**Description of the task**.
Leaving out every line before the one with "(410, 306) = (422, 161): purple", write out the rest of the records below exactly.
** Data for analysis follows **
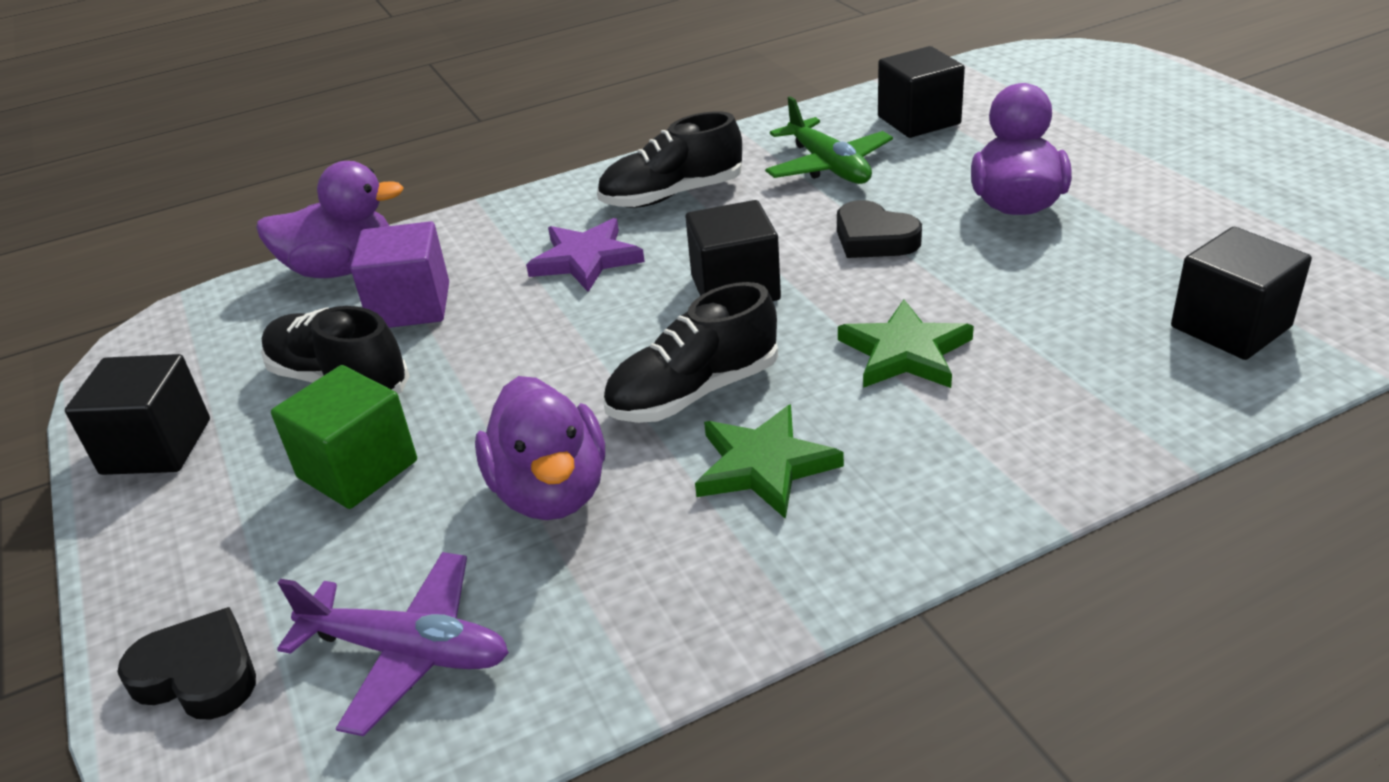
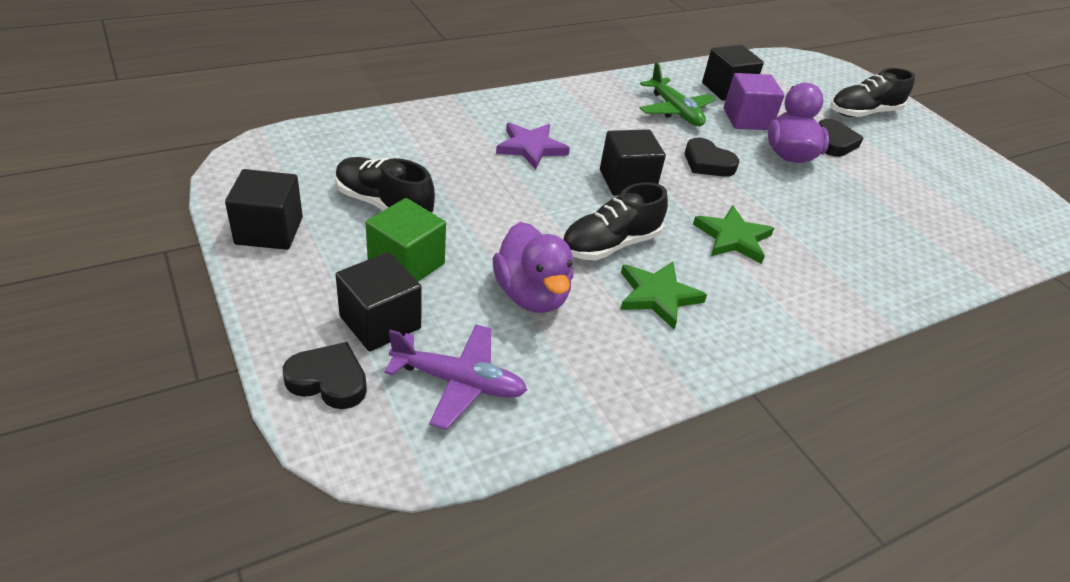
camera: 10 degrees left, 5 degrees up
(342, 269) = (371, 128): purple duck -> none
(410, 306) = (422, 161): purple cube -> purple cube (747, 119)
(672, 195) = (580, 113): black shoe -> black shoe (863, 113)
(1096, 173) = (834, 142): none -> black heart
(1230, 327) = (914, 250): black cube -> black cube (380, 322)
** End of Data for analysis **
**Task solution**.
(410, 306) = (422, 161): purple cube -> purple cube (747, 119)
(672, 195) = (580, 113): black shoe -> black shoe (863, 113)
(1096, 173) = (834, 142): none -> black heart
(1230, 327) = (914, 250): black cube -> black cube (380, 322)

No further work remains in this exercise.